[Start of Attachment]
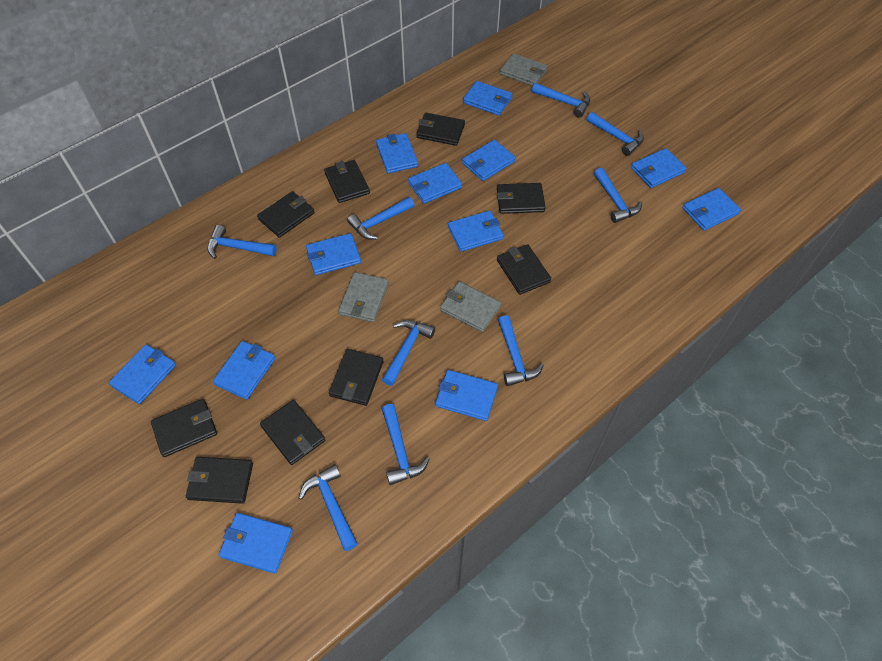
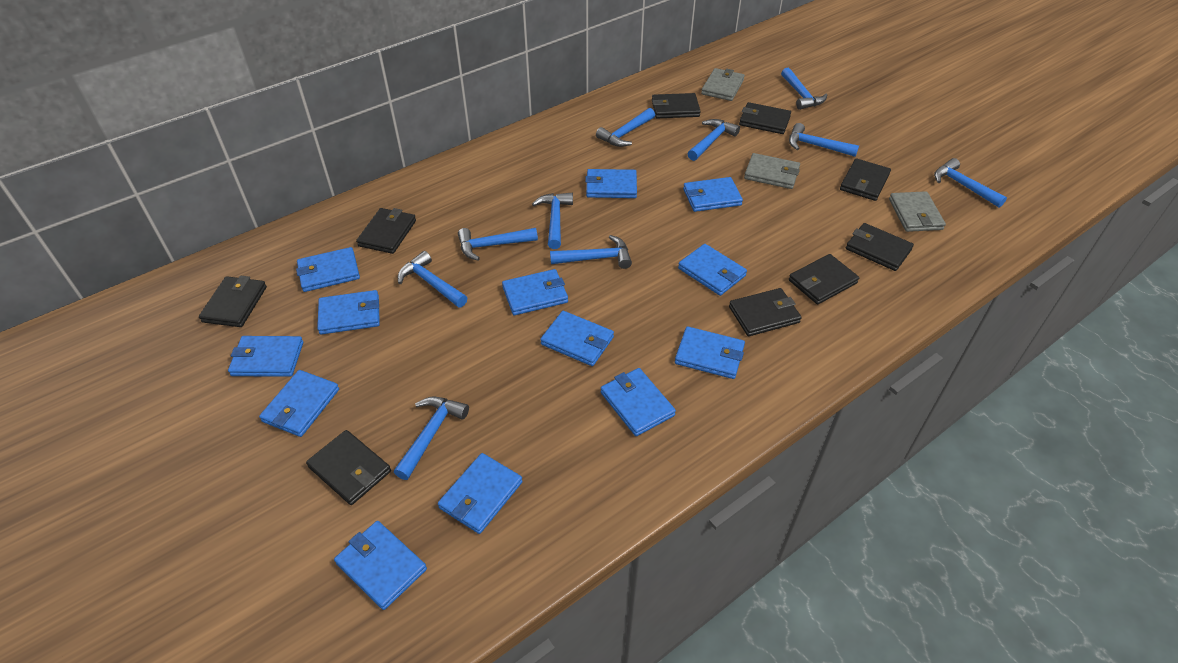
blue hammer: 9 -> 10
blue wallet: 12 -> 13

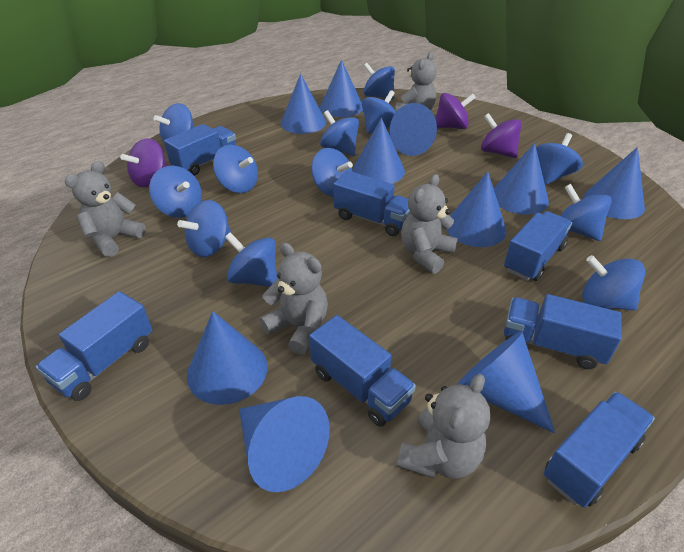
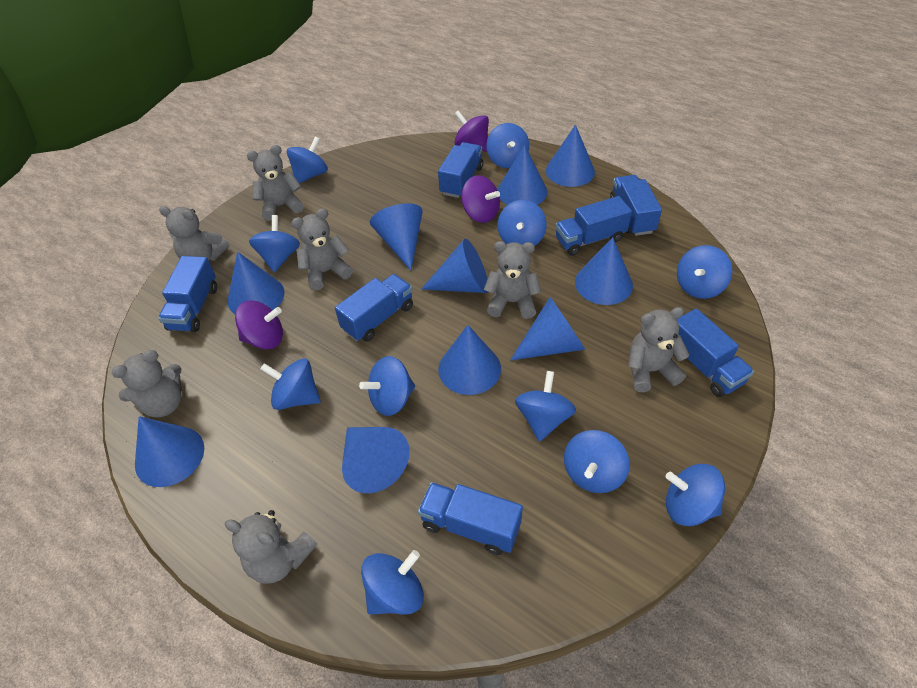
blue spinning top: 12 -> 11
grey teddy bear: 5 -> 7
[End of Attachment]
__PROBLEM__.
Return the full listing exactly as it appears above, without its pictures.

__SOLUTION FOR THIS TASK__.
blue hammer: 9 -> 10
blue wallet: 12 -> 13

blue spinning top: 12 -> 11
grey teddy bear: 5 -> 7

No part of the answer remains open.